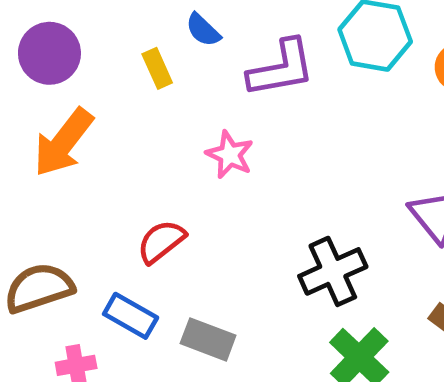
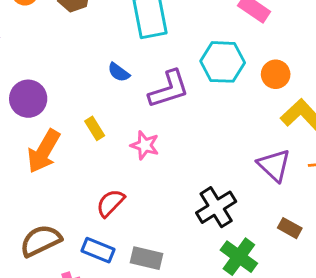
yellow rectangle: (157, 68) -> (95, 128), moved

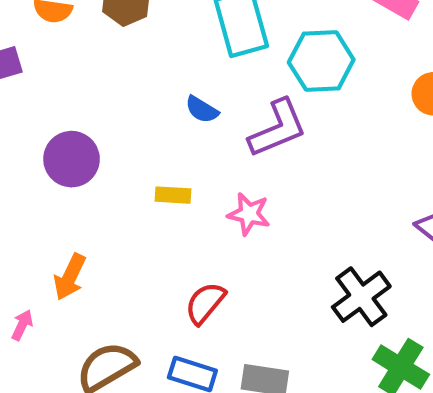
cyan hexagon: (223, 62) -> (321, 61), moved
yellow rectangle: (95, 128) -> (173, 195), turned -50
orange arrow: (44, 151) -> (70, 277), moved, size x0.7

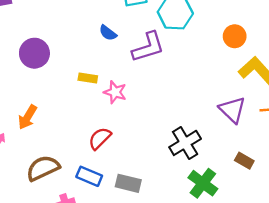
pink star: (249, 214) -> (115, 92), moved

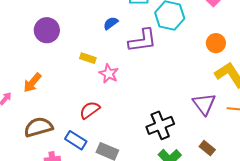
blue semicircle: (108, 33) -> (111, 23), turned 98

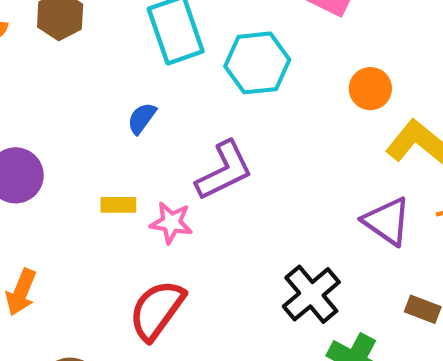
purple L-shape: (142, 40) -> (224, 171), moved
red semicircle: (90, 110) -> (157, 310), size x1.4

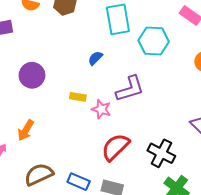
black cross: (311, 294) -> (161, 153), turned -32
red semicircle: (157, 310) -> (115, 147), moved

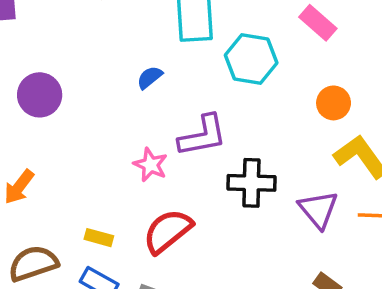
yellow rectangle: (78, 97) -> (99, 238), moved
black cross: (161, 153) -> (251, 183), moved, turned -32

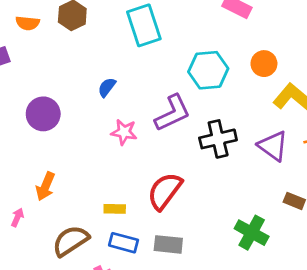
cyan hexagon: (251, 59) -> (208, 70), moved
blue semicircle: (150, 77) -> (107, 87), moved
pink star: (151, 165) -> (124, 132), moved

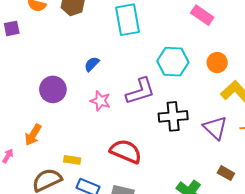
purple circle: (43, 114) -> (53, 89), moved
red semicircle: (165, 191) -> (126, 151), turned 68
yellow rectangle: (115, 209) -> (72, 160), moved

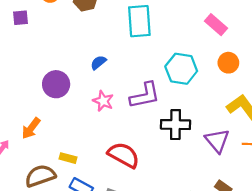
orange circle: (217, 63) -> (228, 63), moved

_ _ _ _ _ _ _

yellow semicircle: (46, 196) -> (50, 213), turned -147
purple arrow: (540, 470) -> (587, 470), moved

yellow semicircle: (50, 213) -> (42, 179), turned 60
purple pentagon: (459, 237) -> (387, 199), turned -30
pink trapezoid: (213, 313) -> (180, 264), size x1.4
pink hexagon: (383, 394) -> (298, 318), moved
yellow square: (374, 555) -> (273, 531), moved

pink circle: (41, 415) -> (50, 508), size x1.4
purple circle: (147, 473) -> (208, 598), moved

_ _ _ _ _ _ _

Retype the portion of the data above that starts on the line with "purple pentagon: (459, 237)" and finishes on the line with "purple circle: (147, 473)", including both of those lines.

• Exercise solution:
purple pentagon: (459, 237) -> (387, 199), turned -30
pink trapezoid: (213, 313) -> (180, 264), size x1.4
pink hexagon: (383, 394) -> (298, 318), moved
yellow square: (374, 555) -> (273, 531), moved

pink circle: (41, 415) -> (50, 508), size x1.4
purple circle: (147, 473) -> (208, 598), moved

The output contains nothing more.